Exercise task:
Find every line in the data that contains the word "treble" and copy each of those lines.
** Begin Data provided **
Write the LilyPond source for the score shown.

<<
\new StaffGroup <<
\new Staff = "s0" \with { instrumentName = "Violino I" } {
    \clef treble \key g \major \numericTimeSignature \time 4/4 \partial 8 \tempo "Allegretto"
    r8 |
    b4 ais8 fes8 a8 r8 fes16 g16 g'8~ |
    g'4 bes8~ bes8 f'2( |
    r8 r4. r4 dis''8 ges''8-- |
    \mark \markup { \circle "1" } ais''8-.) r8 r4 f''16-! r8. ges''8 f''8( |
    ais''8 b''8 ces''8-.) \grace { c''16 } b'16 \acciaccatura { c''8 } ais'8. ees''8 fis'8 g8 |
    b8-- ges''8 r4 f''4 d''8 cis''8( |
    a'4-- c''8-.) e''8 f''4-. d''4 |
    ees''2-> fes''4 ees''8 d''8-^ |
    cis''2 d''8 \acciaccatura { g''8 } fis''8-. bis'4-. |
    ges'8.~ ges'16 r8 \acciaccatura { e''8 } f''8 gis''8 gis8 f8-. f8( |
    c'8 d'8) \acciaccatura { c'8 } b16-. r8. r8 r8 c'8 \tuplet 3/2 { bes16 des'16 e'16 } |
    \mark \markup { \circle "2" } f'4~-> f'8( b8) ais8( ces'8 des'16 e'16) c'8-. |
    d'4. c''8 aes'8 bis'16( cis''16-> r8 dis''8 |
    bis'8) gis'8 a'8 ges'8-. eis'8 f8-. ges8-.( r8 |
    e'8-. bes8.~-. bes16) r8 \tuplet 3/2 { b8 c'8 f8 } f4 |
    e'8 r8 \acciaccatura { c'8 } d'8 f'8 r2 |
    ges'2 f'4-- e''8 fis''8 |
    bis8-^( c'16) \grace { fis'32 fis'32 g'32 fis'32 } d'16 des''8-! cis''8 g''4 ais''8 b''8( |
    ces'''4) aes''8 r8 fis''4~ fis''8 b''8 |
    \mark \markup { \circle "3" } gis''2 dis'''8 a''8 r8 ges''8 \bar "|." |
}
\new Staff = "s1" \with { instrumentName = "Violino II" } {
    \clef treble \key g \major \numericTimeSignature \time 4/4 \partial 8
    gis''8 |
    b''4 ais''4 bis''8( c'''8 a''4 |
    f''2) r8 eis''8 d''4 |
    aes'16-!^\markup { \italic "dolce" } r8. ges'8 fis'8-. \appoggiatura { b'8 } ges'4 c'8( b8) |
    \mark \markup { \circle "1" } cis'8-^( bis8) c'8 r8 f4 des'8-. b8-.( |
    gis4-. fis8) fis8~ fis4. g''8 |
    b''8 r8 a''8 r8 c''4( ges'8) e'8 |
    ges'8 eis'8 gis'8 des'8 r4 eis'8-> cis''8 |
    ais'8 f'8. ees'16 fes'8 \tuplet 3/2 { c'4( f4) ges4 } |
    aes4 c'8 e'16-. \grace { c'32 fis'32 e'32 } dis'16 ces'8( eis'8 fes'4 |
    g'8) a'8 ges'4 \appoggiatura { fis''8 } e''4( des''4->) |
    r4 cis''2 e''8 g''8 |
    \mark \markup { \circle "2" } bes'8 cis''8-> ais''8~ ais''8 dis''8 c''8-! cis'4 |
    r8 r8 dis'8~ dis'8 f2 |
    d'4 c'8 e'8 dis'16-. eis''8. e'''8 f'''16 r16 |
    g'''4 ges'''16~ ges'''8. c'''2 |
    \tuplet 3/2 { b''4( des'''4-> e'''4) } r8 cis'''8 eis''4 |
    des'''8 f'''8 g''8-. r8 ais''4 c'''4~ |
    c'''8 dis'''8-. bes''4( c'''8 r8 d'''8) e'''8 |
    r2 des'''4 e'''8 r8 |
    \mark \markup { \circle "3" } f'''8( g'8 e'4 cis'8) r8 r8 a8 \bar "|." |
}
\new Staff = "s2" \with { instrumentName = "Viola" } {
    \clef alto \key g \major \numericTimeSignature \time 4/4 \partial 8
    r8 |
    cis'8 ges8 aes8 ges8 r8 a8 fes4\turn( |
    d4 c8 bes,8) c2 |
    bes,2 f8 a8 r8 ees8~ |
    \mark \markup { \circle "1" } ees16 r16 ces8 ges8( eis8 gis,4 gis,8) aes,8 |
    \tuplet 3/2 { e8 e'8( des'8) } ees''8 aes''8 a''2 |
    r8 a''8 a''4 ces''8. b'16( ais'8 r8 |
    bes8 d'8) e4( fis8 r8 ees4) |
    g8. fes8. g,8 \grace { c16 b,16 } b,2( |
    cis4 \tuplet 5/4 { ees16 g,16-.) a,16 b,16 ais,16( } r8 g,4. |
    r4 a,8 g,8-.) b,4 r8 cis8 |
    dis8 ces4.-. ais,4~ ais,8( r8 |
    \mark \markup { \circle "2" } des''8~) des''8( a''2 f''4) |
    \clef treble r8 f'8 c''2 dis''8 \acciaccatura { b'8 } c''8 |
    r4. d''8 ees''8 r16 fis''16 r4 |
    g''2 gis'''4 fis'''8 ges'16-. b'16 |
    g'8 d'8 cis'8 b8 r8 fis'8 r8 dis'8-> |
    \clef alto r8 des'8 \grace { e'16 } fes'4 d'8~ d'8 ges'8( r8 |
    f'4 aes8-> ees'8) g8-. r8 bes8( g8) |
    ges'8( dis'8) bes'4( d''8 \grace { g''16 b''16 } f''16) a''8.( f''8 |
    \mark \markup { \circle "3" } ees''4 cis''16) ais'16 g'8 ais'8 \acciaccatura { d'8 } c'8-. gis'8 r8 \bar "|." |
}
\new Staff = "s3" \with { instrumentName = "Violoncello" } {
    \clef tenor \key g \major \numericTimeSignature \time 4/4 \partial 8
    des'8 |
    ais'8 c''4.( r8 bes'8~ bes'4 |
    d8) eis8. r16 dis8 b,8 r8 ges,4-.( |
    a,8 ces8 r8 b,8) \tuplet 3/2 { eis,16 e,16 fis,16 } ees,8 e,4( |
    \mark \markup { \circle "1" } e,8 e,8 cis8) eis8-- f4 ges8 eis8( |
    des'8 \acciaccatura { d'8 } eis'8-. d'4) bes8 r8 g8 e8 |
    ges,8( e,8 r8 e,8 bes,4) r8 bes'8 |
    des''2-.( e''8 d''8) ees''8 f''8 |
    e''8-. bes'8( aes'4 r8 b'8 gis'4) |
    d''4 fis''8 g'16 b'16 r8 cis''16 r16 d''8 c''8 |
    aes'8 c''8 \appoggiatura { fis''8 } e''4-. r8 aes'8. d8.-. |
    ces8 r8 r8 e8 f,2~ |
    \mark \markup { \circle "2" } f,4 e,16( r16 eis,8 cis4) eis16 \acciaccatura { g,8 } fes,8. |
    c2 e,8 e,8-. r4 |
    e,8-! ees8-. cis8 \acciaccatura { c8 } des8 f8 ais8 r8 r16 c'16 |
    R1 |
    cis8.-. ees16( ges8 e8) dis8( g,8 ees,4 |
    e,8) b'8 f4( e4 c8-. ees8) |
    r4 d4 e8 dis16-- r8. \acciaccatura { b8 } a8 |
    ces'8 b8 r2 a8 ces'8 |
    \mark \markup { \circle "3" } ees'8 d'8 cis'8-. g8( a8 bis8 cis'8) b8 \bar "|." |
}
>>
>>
** End Data provided **
Answer to this exercise:
    \clef treble \key g \major \numericTimeSignature \time 4/4 \partial 8 \tempo "Allegretto"
    \clef treble \key g \major \numericTimeSignature \time 4/4 \partial 8
    \clef treble r8 f'8 c''2 dis''8 \acciaccatura { b'8 } c''8 |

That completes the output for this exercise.